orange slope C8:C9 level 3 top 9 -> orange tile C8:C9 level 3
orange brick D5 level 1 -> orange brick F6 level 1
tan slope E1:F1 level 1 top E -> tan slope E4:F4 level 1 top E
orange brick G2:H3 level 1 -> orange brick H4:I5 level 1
==
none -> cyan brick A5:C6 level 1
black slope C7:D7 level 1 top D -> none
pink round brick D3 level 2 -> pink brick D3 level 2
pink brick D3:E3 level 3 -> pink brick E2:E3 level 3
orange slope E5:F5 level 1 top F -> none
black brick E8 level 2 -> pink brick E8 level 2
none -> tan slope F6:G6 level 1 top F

* What you should do *
Report the number of lines in the records above that include "pink", leaving out any other words.

* Written response *
3